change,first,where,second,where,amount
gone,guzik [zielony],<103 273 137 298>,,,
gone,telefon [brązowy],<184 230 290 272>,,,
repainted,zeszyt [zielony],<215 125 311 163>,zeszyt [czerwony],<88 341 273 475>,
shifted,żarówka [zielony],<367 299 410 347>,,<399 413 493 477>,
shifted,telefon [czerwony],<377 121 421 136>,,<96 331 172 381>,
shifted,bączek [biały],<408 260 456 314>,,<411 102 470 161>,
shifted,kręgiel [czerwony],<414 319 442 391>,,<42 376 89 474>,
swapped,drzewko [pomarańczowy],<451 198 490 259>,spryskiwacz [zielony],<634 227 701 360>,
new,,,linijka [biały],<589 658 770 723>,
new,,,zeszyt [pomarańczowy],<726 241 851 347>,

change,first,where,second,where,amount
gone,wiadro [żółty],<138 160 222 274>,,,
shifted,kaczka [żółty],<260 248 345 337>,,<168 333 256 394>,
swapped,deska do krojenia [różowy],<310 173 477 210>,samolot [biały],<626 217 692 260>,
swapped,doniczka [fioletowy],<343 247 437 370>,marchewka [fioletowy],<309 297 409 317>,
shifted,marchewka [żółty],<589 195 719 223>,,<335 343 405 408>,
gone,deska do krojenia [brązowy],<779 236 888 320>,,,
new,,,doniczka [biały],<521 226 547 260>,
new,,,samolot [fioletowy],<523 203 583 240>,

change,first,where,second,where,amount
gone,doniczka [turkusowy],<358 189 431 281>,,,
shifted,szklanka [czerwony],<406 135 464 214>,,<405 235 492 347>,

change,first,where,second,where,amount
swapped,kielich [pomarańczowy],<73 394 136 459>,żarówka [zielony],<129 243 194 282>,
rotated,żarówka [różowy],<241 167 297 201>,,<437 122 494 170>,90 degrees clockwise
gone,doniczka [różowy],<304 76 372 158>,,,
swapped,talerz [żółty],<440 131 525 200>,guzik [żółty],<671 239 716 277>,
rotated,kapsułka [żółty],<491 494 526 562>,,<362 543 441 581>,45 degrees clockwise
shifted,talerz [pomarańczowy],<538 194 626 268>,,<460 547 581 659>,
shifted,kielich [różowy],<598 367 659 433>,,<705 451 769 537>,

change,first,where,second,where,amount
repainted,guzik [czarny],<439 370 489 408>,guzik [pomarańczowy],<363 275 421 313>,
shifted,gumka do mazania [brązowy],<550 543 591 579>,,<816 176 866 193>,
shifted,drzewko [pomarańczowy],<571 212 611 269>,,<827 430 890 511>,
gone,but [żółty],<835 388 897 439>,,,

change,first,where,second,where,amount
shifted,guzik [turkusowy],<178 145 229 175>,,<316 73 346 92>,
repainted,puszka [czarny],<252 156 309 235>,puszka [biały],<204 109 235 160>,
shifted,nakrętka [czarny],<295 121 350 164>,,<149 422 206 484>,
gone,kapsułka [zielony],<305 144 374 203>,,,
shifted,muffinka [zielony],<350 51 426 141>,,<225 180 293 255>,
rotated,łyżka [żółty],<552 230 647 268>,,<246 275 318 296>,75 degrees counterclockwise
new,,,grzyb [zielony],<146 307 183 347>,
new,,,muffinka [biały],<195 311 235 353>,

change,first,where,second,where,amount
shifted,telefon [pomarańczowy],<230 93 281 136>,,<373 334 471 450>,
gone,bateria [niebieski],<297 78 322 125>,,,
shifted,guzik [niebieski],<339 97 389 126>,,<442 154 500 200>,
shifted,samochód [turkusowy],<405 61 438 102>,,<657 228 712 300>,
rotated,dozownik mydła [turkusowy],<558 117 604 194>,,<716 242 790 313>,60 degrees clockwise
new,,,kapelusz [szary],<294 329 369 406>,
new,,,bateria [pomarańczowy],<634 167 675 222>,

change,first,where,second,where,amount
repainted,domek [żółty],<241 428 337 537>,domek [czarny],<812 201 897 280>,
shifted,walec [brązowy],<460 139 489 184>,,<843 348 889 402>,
###
■ **EXERCISE**: Please give an exact copy of the entries above, from the line with "shifted,żarówka [zielony],<367 299" down to the line with "shifted,kręgiel [czerwony],<414 319", inclusive, and nothing else.

■ **ANSWER TO THIS PROBLEM**:
shifted,żarówka [zielony],<367 299 410 347>,,<399 413 493 477>,
shifted,telefon [czerwony],<377 121 421 136>,,<96 331 172 381>,
shifted,bączek [biały],<408 260 456 314>,,<411 102 470 161>,
shifted,kręgiel [czerwony],<414 319 442 391>,,<42 376 89 474>,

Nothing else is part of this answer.